--- start Data to use ---
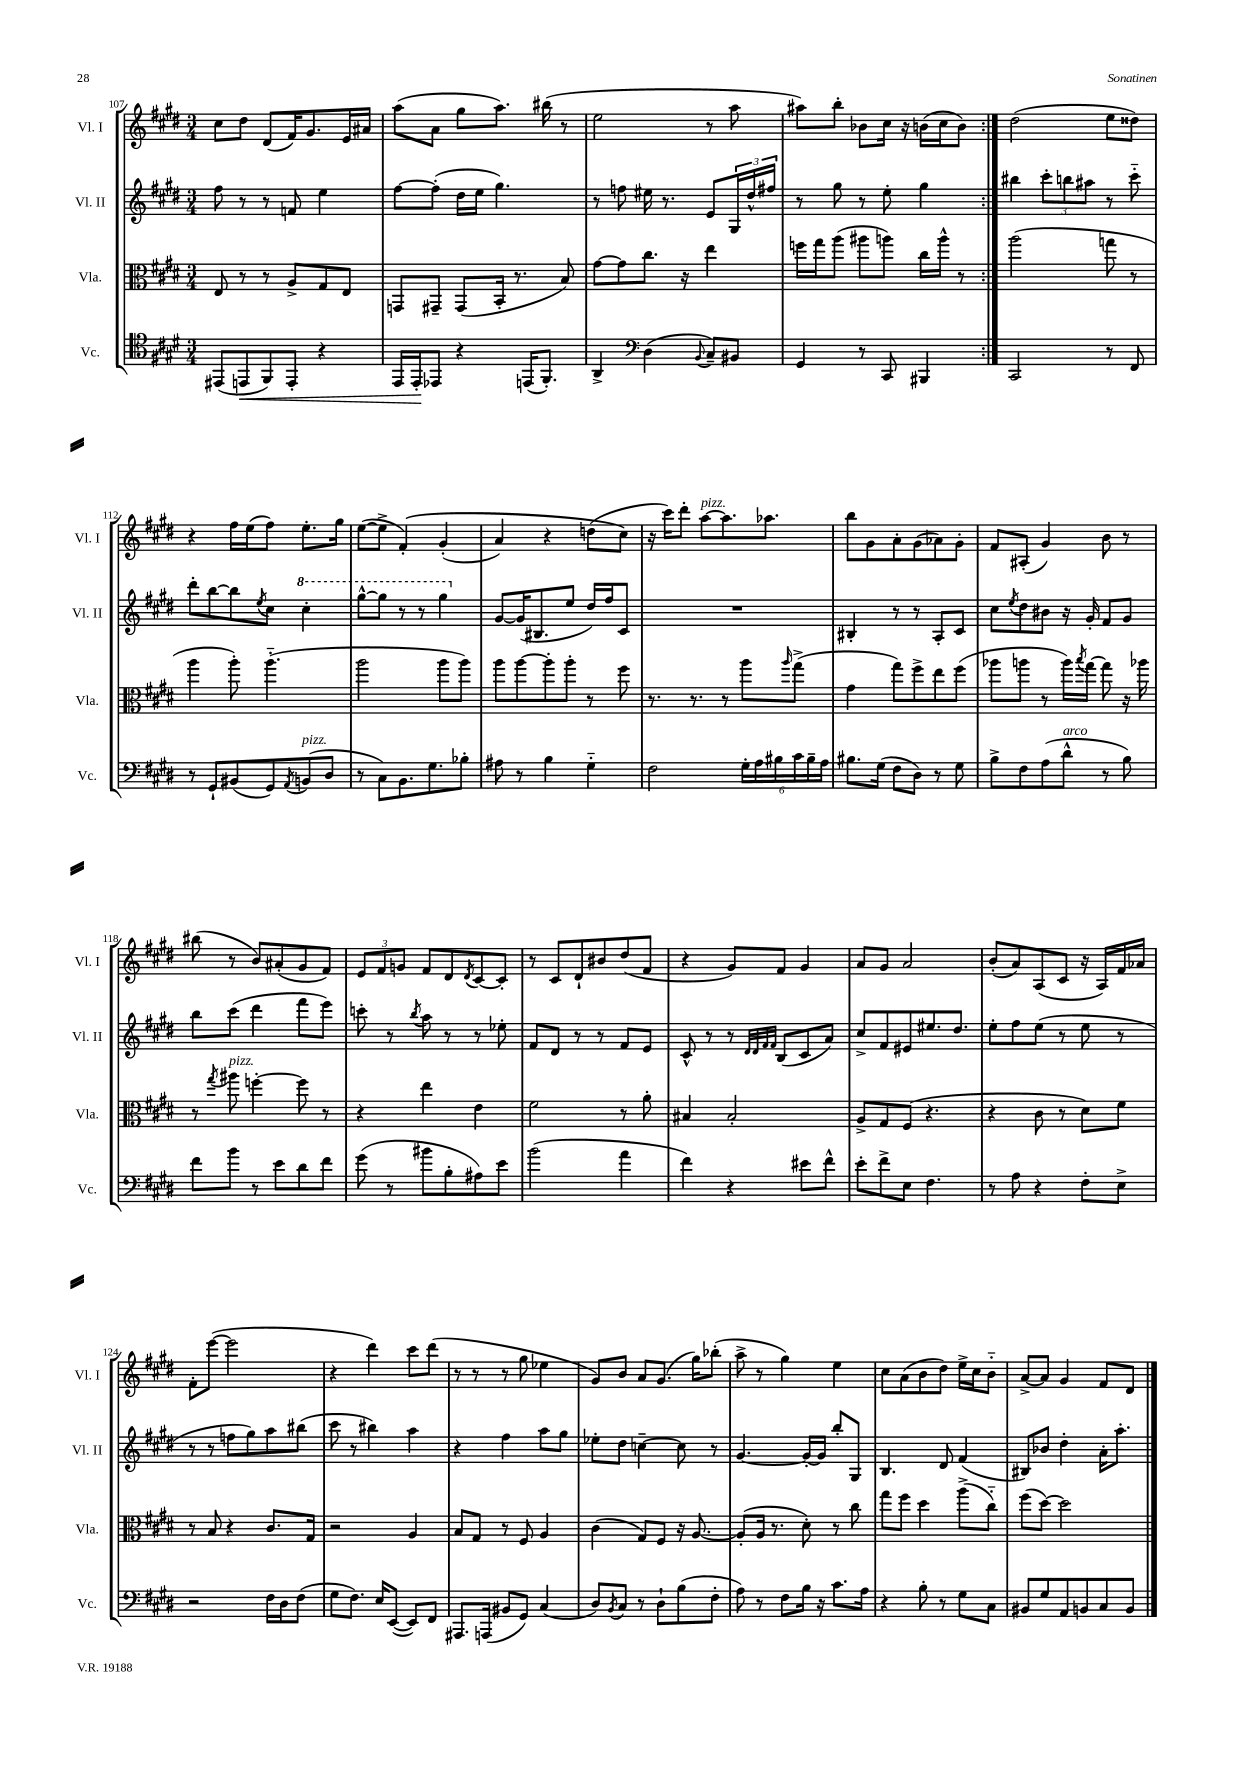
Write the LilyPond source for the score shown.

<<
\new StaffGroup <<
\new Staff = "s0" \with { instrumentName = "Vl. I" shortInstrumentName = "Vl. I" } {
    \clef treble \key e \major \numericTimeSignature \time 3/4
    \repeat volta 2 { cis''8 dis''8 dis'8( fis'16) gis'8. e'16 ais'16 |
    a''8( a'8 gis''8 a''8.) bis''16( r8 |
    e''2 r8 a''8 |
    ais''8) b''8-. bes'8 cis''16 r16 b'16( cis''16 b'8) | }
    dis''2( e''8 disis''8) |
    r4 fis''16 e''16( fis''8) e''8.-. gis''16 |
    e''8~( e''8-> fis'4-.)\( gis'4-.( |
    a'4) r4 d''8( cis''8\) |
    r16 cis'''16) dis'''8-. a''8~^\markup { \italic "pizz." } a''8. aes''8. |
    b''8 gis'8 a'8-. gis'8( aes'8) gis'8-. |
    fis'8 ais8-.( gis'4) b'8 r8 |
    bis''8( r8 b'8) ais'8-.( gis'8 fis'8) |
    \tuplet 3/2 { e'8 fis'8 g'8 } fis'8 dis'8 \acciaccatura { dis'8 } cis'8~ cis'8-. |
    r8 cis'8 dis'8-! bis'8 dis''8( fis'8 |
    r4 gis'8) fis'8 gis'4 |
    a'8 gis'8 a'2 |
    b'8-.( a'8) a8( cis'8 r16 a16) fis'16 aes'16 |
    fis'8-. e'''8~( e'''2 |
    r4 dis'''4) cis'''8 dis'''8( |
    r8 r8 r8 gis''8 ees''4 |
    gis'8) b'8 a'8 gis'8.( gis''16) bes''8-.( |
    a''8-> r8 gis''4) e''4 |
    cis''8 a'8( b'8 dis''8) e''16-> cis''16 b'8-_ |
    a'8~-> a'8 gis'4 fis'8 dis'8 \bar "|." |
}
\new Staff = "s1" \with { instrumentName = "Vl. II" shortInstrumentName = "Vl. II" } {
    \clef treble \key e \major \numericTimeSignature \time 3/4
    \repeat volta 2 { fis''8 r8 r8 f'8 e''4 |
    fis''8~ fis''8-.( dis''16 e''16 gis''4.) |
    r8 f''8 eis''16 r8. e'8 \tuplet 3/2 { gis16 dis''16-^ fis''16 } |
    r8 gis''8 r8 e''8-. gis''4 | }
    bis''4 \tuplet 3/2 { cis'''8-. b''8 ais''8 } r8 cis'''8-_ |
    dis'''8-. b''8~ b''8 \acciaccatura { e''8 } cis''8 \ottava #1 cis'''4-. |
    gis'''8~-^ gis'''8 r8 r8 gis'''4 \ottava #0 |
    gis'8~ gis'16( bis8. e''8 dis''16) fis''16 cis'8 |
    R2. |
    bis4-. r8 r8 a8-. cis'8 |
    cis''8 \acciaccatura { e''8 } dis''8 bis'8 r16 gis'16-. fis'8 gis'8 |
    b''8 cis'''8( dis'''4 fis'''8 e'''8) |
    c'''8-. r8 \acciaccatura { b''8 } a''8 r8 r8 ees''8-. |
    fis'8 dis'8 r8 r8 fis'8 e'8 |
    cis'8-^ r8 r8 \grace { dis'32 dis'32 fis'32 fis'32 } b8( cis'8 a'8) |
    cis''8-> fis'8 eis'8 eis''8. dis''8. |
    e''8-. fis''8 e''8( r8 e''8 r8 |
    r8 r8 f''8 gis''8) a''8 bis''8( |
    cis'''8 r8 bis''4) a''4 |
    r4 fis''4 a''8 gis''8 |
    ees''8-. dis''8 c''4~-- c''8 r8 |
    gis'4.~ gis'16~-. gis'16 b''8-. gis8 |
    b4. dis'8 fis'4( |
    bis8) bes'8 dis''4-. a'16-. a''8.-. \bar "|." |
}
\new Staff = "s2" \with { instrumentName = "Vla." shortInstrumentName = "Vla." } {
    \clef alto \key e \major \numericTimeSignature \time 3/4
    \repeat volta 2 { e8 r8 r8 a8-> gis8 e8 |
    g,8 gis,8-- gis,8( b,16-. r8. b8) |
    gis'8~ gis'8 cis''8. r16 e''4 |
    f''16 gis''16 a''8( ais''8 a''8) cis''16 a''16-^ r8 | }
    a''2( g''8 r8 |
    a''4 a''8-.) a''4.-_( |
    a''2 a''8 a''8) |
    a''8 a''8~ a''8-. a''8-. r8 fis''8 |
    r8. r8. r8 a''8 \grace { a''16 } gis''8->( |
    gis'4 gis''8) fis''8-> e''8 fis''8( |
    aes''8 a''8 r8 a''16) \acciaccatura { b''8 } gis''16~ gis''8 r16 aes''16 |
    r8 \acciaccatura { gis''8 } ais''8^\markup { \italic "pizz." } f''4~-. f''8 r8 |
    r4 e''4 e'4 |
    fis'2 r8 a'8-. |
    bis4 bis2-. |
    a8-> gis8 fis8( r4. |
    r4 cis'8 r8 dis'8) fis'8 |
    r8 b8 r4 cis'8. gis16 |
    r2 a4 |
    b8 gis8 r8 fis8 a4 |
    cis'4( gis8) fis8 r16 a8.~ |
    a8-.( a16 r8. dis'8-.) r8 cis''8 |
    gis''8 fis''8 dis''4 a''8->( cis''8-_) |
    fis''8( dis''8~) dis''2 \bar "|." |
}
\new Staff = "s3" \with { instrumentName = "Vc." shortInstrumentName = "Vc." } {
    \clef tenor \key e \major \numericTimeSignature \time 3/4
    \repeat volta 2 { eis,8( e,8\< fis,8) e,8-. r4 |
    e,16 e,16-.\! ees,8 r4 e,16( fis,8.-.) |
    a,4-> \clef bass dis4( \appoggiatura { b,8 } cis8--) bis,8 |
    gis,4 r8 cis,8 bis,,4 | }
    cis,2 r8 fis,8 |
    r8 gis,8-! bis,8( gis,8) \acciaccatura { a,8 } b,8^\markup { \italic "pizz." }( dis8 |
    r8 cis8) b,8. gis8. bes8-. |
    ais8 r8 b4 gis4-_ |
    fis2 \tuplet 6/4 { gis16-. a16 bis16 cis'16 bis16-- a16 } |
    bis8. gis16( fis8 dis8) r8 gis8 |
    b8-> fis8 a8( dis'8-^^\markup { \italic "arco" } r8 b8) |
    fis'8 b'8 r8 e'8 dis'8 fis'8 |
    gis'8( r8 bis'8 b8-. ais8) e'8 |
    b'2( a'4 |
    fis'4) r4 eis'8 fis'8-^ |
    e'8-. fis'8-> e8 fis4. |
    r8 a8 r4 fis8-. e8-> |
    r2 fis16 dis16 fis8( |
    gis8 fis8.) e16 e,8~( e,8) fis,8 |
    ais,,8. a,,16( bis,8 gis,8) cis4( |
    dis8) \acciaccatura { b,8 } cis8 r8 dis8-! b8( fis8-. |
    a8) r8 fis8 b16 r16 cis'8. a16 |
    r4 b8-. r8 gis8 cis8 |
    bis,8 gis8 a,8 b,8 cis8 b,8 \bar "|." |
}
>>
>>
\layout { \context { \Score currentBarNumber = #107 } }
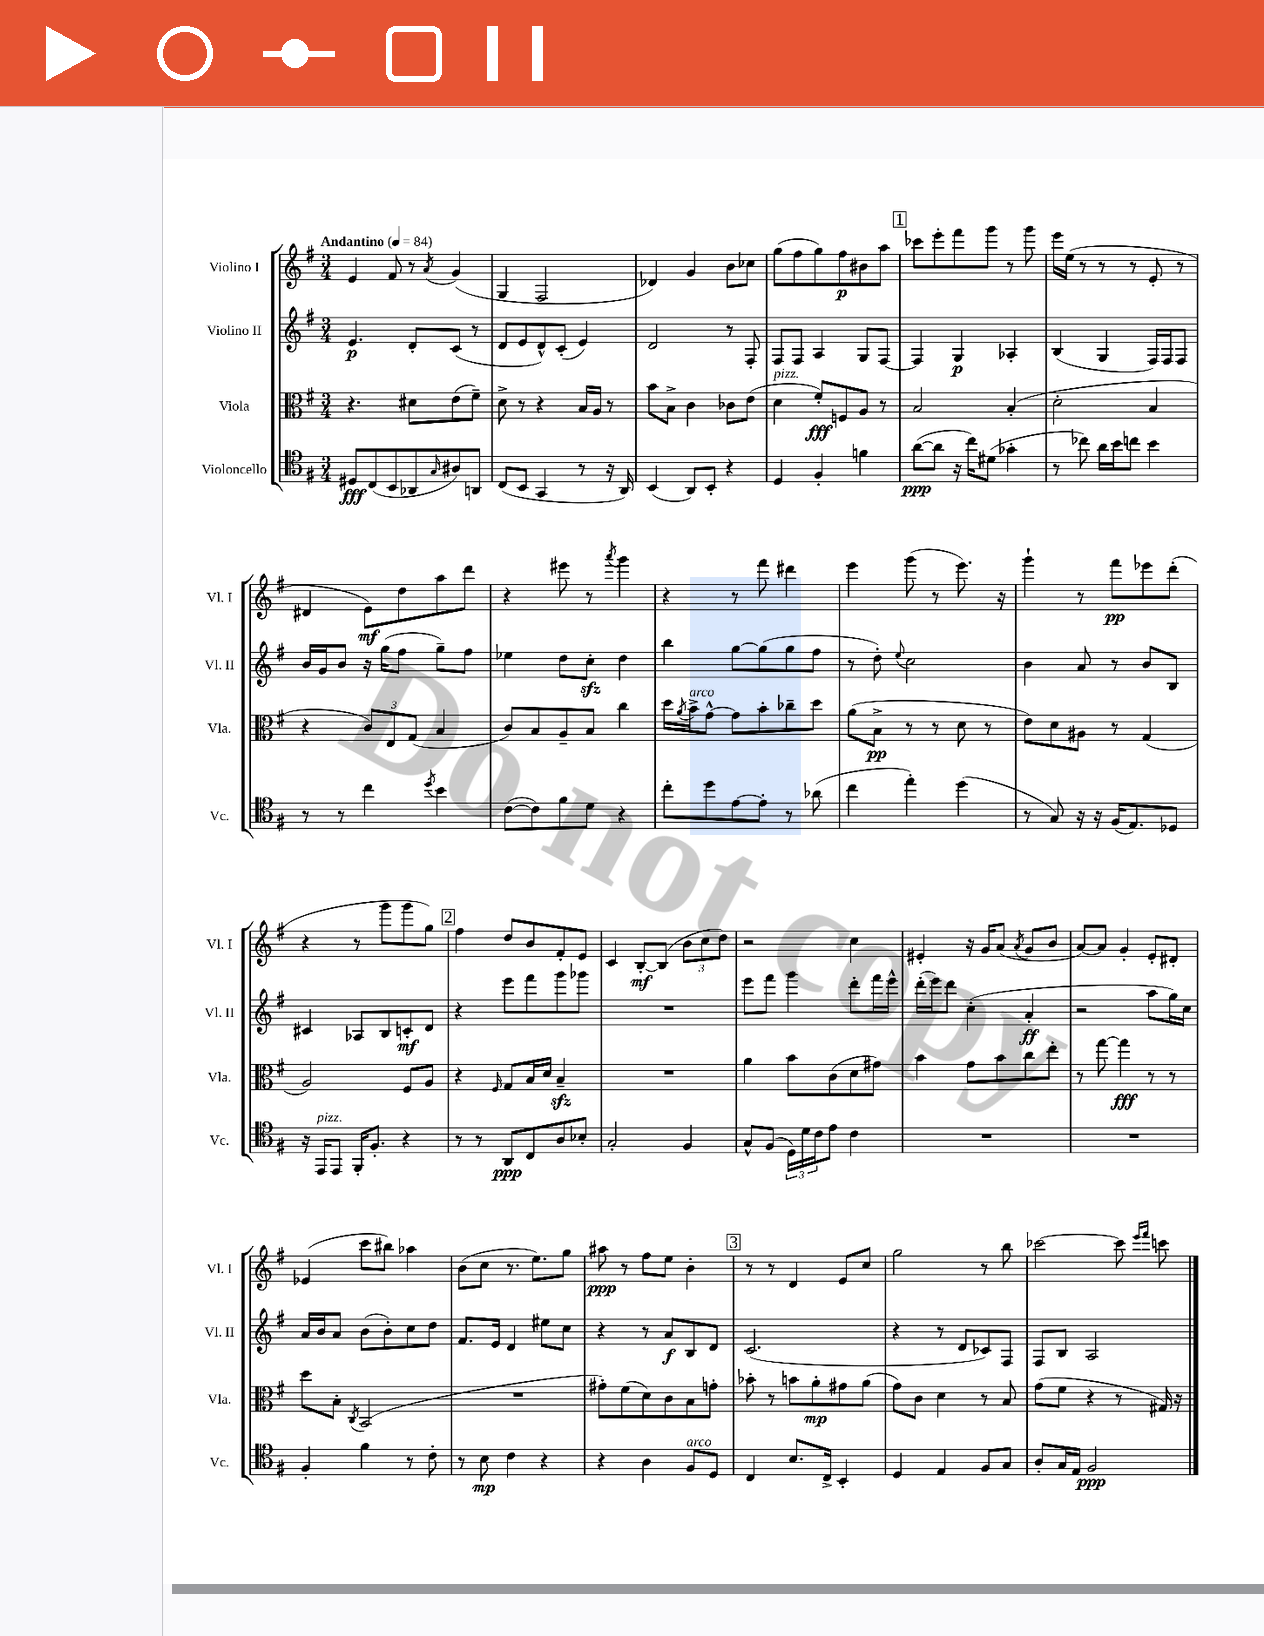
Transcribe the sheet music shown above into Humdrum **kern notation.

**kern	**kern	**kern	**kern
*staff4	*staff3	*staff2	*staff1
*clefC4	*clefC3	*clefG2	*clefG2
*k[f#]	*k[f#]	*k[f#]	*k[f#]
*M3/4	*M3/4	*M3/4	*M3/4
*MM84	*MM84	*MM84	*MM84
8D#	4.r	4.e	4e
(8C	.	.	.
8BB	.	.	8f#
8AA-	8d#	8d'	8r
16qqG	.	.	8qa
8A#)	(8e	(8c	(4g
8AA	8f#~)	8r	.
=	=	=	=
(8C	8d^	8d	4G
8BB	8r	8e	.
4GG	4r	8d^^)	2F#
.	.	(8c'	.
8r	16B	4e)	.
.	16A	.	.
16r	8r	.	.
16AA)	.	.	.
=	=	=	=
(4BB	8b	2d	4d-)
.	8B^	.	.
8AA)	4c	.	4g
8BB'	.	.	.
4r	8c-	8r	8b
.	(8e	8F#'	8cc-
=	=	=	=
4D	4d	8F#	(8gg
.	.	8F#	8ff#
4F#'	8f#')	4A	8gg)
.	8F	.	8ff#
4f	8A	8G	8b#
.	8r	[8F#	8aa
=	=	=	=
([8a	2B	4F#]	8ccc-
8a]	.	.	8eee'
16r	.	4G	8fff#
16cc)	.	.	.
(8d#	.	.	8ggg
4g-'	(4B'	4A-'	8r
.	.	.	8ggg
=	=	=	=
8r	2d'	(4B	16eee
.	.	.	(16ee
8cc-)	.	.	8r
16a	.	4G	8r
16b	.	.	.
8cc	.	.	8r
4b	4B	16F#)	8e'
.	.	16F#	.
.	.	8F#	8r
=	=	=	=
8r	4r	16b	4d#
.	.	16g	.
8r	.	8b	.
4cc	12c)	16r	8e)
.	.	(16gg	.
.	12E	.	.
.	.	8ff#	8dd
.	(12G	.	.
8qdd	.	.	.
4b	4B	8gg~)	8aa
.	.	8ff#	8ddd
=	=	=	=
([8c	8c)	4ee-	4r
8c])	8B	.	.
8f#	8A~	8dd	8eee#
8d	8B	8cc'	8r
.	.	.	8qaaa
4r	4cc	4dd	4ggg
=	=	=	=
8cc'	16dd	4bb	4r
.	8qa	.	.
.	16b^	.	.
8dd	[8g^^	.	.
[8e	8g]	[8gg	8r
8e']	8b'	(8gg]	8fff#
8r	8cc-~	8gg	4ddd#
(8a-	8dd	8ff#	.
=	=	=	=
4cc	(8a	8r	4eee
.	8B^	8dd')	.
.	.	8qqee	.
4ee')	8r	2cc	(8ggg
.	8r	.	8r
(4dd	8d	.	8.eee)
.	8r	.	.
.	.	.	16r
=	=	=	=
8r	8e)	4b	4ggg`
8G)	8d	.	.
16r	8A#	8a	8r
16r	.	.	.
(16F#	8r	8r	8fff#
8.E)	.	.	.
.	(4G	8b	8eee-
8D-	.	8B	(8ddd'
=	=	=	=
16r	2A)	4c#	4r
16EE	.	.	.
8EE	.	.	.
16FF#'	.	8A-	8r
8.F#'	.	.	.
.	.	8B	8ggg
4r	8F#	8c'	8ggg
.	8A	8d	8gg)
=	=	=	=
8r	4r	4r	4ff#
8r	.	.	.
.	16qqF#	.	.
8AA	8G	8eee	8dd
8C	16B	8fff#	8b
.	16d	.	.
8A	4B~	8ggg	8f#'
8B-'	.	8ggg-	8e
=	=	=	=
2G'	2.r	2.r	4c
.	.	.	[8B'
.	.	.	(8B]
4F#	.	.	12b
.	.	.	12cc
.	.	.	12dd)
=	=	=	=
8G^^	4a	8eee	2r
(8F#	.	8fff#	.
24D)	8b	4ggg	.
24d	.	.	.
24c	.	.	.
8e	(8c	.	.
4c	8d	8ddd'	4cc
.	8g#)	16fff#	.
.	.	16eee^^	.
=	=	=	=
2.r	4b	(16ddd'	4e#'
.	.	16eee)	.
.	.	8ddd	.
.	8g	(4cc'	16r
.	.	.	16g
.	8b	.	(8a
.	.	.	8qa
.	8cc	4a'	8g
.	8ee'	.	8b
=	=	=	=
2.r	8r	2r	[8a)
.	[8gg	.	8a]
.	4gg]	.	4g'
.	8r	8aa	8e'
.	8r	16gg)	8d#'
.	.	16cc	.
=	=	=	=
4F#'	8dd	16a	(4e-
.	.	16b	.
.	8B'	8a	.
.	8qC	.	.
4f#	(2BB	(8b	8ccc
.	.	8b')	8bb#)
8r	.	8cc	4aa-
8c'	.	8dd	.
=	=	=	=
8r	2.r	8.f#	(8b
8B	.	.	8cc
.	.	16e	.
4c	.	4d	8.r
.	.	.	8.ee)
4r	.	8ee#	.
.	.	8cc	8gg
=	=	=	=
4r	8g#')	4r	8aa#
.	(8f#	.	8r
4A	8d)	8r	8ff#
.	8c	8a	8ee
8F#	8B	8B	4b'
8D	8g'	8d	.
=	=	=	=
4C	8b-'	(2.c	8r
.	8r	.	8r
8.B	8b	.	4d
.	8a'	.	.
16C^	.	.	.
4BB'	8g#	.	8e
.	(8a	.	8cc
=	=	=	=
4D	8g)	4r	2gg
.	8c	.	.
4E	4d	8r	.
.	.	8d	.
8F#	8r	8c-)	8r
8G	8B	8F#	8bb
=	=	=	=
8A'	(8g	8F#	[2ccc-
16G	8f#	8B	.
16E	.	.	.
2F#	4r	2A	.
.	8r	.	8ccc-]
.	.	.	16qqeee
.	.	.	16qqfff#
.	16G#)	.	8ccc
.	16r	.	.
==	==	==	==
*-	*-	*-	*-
--- end Data to use ---
Directions:
Copy out each line above that contains the string "kern".

Answer to the exercise:
Transcribe the sheet music shown above into Humdrum **kern notation.
**kern	**kern	**kern	**kern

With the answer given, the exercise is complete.